- What is required: In the lines below, look for "none". Copy each line where it appears.

═══ Records for this task

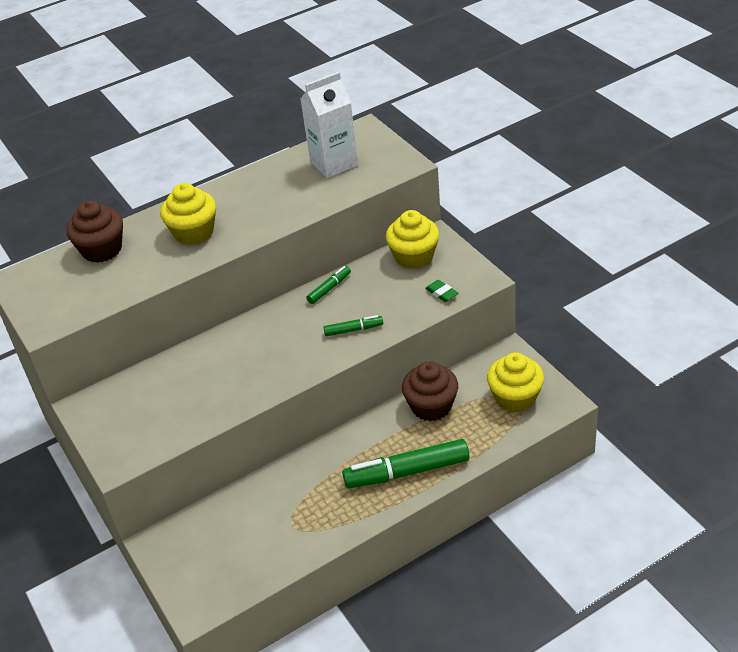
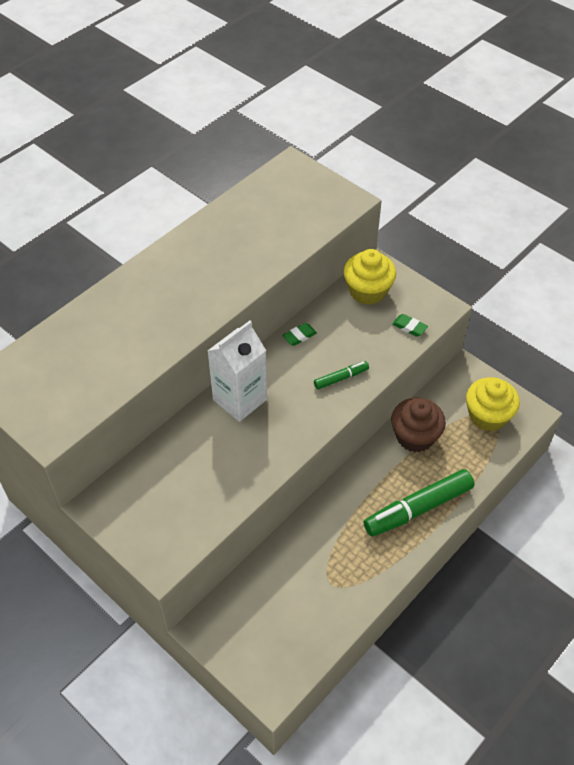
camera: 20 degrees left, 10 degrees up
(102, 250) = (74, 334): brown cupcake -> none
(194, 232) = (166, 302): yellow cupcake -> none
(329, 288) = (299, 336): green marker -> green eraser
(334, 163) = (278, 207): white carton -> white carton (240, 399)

══════

- Output for this task:
(102, 250) = (74, 334): brown cupcake -> none
(194, 232) = (166, 302): yellow cupcake -> none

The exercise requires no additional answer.